[Dataset content Boundary: Start]
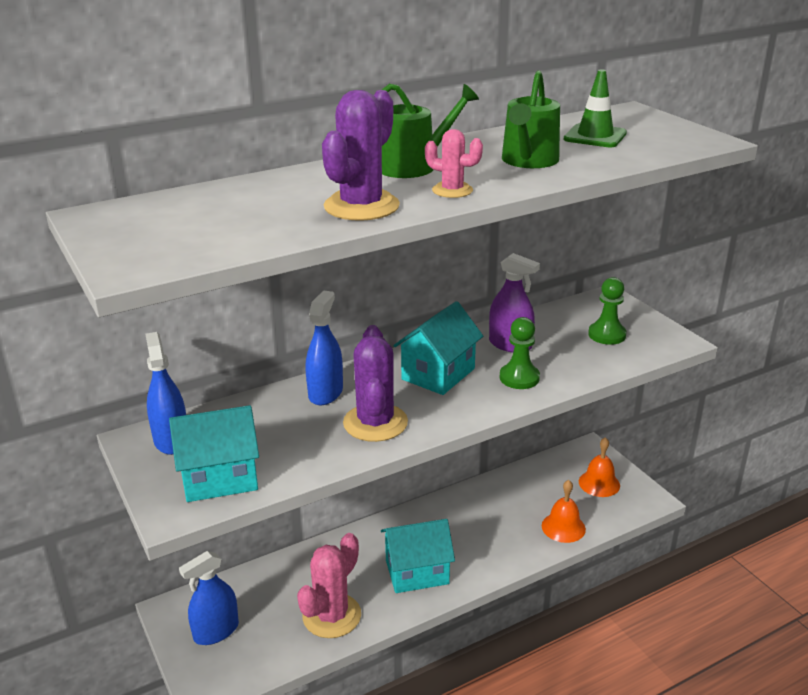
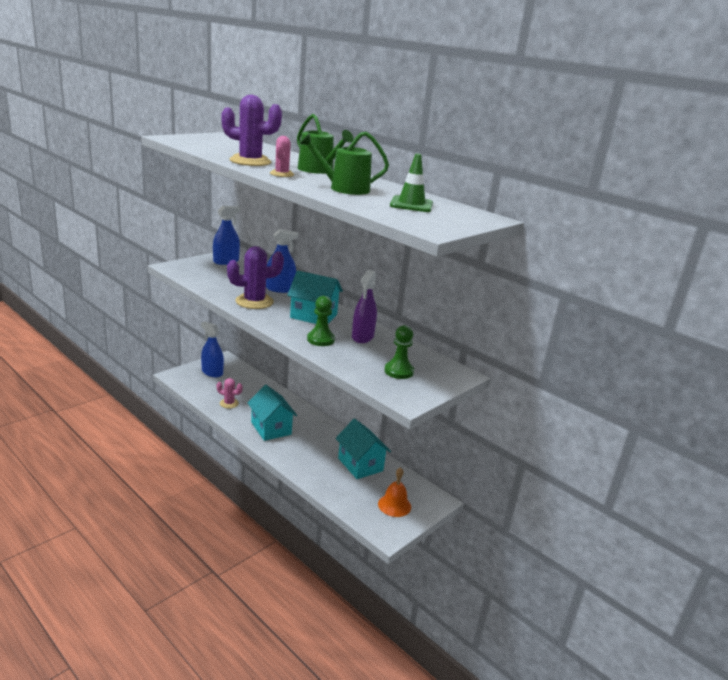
camera: 70 degrees right, 5 degrees down
turquoise house [169,405,259,502] -> turquoise house moved to [336,418,391,479]
pink cactus [297,533,361,638] -> pink cactus [217,378,243,408], size x0.56
orange bell [542,480,586,543] -> none

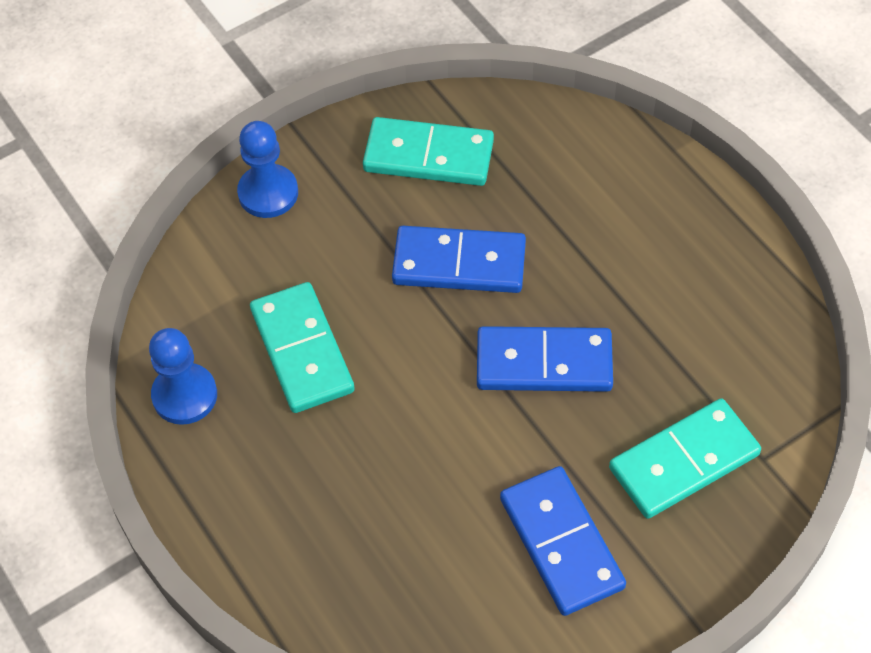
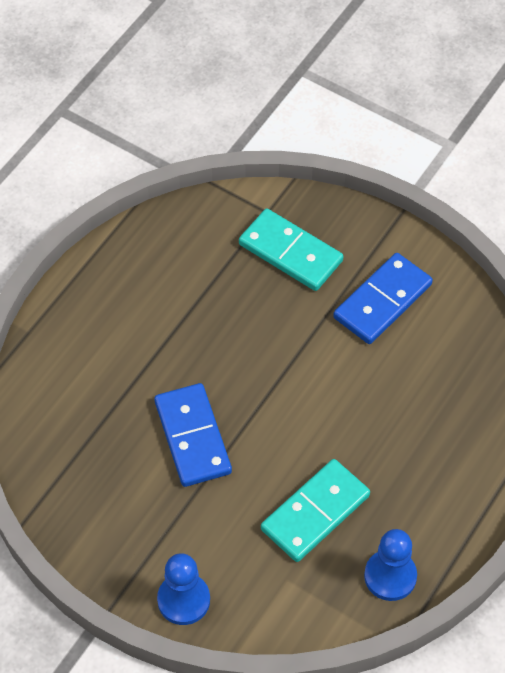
camera: 115 degrees left, 0 degrees up
turquoise domino [363,117,494,186] -> none
blue domino [477,326,613,392] -> none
[Dataset content Boundary: End]
## What needs to be done
What goes in the answer is the run of lines from the one holding "camera: 115 degrees left, 0 degrees up" to the end of the entries, reproduced exactly and with nothing else.

## Worked solution
camera: 115 degrees left, 0 degrees up
turquoise domino [363,117,494,186] -> none
blue domino [477,326,613,392] -> none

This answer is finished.